BEGIN
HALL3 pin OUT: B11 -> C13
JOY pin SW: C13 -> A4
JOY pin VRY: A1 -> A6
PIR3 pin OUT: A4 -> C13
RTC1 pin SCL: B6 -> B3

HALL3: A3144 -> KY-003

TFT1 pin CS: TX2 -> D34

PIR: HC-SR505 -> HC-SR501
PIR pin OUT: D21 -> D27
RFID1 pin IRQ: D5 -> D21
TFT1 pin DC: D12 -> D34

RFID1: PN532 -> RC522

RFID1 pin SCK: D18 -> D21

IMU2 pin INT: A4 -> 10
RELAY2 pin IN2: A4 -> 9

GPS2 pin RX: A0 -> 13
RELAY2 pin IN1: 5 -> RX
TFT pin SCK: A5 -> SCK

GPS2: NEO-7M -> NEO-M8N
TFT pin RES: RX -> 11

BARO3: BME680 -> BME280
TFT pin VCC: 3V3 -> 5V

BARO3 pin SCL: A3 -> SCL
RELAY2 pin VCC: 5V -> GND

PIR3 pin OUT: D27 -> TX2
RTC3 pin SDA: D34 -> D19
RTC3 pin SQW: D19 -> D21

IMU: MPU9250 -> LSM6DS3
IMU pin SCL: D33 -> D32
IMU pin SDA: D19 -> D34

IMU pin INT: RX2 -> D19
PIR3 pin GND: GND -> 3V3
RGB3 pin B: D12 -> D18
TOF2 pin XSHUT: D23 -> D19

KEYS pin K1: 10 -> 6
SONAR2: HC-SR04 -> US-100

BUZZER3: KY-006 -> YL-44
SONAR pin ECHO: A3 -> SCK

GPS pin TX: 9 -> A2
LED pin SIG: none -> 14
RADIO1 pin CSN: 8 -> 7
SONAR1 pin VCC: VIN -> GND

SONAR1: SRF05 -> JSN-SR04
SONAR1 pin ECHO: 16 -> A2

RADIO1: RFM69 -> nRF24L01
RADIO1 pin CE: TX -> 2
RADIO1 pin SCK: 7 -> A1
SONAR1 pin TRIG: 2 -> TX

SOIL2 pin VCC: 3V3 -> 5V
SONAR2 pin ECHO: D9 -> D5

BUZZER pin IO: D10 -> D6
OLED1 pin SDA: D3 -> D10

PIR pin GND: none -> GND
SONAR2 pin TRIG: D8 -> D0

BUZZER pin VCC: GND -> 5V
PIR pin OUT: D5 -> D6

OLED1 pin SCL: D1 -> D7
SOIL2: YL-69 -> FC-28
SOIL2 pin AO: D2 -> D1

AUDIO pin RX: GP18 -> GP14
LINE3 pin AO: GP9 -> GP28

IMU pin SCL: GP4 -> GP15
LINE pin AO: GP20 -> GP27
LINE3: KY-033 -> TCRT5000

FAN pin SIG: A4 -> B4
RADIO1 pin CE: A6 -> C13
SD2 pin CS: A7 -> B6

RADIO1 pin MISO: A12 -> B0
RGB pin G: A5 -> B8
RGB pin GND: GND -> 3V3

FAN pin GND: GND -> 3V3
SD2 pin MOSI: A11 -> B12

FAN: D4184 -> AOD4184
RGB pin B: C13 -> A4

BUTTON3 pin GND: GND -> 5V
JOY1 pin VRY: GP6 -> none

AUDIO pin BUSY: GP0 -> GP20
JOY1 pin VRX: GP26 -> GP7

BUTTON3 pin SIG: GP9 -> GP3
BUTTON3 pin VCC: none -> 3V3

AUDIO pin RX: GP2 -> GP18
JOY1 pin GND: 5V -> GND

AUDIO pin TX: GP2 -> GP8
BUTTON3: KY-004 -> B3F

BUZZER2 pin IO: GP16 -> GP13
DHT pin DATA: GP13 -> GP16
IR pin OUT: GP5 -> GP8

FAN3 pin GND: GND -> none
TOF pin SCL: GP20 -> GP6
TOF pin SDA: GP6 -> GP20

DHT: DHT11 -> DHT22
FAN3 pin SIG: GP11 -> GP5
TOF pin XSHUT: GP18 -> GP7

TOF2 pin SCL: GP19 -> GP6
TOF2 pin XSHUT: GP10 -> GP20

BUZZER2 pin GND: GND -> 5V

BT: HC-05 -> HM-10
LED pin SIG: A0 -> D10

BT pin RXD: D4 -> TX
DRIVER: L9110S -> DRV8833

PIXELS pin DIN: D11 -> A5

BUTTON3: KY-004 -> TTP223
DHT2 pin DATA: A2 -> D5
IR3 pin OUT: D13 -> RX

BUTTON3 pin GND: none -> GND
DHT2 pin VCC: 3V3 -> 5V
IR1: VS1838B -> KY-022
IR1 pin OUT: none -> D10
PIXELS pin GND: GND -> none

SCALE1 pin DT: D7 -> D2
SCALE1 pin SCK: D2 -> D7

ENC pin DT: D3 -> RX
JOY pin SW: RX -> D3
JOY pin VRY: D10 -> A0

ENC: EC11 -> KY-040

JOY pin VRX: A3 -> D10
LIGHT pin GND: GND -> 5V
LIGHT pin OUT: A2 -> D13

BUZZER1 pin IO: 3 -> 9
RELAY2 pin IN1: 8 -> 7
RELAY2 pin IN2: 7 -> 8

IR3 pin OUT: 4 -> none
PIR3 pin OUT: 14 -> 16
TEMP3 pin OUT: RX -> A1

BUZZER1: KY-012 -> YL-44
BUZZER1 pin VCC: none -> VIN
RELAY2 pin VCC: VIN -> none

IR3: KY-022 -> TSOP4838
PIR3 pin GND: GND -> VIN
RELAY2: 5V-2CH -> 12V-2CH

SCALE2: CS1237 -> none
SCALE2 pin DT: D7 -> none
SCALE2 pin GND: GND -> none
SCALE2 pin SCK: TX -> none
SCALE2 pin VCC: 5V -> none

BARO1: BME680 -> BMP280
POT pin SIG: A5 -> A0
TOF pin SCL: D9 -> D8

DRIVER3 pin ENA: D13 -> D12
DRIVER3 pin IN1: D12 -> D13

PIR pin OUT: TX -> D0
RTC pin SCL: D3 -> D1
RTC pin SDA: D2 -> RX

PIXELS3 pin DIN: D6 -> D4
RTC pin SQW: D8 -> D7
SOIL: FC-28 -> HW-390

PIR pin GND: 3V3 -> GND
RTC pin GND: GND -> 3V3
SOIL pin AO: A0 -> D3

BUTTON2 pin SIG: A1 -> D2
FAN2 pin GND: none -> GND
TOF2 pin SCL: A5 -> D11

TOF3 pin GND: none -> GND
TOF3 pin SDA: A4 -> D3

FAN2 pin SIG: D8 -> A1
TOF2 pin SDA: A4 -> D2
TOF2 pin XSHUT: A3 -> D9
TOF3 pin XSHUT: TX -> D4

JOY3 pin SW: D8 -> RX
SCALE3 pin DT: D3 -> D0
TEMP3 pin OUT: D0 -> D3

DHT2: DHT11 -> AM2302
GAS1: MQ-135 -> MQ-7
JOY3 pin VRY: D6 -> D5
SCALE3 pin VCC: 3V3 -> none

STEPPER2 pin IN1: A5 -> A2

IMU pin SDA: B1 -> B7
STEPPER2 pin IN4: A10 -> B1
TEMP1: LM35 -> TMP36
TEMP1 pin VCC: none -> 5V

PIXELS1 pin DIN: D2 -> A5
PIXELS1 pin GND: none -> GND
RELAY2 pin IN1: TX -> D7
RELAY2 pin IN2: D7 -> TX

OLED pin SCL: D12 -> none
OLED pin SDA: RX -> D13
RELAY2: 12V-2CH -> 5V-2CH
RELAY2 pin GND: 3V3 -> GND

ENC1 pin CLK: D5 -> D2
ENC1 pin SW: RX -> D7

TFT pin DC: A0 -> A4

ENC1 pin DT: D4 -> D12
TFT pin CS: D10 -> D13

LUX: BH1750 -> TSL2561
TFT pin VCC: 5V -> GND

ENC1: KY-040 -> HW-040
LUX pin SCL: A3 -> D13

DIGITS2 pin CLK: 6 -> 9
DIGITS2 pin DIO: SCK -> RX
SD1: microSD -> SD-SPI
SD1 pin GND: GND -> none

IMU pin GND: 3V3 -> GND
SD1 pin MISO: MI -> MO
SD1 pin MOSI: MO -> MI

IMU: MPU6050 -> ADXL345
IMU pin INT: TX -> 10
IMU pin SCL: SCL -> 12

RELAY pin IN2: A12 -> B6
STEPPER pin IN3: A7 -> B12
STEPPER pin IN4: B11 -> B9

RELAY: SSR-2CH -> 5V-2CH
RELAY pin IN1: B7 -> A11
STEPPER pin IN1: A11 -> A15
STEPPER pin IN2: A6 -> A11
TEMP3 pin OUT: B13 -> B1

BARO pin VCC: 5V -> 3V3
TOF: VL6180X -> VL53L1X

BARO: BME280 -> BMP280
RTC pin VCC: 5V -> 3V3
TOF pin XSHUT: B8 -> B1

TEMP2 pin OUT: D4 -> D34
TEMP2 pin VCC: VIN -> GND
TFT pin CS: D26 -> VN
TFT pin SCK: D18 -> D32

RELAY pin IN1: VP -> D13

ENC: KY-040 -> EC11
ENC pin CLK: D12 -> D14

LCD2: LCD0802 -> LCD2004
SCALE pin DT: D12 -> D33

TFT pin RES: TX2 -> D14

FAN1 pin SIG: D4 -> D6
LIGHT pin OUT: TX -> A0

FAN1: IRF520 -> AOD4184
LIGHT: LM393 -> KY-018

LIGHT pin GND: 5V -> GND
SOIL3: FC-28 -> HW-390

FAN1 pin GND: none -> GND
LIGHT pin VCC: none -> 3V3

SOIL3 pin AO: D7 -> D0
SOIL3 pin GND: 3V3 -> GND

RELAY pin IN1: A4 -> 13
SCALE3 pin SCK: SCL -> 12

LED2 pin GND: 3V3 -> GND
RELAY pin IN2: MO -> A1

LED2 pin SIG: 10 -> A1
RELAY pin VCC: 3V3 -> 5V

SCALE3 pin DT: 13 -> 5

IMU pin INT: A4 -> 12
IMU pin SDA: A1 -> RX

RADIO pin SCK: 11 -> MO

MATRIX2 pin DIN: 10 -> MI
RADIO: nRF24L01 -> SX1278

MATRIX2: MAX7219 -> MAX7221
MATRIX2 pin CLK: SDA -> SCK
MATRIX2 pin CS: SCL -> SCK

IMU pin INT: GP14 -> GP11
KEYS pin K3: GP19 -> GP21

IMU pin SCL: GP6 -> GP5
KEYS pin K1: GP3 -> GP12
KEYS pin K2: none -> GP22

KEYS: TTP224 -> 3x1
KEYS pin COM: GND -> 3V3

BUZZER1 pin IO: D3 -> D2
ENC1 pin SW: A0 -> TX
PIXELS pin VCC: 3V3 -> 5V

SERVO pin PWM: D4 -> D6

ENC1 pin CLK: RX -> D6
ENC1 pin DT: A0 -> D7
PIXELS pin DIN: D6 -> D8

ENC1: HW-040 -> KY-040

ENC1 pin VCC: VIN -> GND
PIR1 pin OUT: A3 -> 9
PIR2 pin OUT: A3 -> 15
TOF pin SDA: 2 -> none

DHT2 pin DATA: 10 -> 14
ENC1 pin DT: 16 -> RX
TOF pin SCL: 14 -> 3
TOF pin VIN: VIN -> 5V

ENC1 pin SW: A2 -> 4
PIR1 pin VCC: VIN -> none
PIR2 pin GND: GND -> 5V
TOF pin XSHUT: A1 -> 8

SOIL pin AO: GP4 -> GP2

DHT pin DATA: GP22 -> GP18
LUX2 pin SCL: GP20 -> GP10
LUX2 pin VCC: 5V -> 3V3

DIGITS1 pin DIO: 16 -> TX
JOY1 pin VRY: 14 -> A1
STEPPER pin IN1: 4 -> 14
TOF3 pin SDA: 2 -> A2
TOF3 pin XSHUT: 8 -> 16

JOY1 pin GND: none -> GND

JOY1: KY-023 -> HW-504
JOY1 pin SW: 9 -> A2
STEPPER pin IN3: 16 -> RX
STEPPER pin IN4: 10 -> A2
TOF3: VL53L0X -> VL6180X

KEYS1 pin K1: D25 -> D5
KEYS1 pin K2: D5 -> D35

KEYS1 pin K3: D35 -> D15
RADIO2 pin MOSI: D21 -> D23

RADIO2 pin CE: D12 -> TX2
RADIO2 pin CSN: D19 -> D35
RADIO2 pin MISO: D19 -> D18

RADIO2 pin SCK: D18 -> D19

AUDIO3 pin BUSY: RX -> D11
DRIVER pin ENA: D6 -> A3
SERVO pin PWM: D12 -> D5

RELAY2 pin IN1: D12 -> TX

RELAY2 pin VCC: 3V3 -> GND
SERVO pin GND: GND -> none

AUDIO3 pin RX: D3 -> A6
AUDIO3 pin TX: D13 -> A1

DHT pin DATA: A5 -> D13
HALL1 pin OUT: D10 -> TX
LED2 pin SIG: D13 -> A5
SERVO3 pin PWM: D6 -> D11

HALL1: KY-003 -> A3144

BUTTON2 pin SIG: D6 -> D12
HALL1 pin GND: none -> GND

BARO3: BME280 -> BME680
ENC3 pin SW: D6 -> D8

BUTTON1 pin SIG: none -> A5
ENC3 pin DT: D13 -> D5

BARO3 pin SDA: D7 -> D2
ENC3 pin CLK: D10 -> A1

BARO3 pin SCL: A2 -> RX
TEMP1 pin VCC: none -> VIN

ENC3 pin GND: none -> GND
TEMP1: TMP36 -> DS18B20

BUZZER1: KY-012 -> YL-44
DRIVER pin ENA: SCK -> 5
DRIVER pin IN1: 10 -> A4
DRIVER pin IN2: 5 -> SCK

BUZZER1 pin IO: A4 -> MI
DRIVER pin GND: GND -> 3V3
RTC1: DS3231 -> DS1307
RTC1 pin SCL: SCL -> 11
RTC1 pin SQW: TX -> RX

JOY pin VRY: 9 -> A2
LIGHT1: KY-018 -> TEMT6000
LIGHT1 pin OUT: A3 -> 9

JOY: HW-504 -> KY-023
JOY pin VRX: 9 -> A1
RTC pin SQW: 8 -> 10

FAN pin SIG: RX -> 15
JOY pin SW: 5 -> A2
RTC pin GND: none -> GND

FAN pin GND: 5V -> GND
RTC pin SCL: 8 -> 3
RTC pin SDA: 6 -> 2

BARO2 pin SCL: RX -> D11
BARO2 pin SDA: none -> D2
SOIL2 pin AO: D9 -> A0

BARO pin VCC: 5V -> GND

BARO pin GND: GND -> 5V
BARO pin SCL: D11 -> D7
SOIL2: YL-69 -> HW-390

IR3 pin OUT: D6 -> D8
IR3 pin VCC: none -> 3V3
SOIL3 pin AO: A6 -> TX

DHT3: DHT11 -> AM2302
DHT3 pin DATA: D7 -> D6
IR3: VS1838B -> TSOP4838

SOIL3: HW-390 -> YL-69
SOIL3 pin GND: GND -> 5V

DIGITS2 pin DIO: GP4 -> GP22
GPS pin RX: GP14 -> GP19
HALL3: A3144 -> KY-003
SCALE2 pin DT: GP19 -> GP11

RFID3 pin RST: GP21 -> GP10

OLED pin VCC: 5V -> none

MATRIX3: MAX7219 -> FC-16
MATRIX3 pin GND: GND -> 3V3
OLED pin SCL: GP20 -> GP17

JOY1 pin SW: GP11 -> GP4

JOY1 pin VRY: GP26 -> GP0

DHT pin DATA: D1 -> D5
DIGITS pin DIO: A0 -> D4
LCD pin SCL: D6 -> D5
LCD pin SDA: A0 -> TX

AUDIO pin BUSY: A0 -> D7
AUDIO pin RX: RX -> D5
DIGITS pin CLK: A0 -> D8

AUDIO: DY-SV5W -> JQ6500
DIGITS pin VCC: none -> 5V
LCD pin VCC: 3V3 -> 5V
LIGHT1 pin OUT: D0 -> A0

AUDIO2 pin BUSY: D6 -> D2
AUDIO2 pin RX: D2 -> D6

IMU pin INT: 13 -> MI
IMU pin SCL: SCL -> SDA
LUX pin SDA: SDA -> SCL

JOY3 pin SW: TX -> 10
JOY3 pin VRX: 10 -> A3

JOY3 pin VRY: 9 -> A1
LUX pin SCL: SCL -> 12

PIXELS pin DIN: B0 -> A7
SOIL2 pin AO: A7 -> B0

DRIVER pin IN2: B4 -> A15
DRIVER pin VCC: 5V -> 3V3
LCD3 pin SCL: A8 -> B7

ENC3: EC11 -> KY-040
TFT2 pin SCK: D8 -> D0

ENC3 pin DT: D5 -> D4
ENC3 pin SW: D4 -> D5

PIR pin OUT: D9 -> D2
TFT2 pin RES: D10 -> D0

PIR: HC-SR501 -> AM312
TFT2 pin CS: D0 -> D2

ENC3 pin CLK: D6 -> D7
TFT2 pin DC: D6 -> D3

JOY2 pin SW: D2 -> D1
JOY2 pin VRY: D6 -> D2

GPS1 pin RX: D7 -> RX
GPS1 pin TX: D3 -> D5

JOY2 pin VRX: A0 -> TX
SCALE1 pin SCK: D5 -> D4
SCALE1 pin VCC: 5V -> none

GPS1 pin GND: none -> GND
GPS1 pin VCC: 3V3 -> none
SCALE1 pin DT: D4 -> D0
END
### Task statement
Copy out each line of the records where the string "DATA" appears.

### Answer to this task
DHT pin DATA: GP13 -> GP16
DHT2 pin DATA: A2 -> D5
DHT2 pin DATA: 10 -> 14
DHT pin DATA: GP22 -> GP18
DHT pin DATA: A5 -> D13
DHT3 pin DATA: D7 -> D6
DHT pin DATA: D1 -> D5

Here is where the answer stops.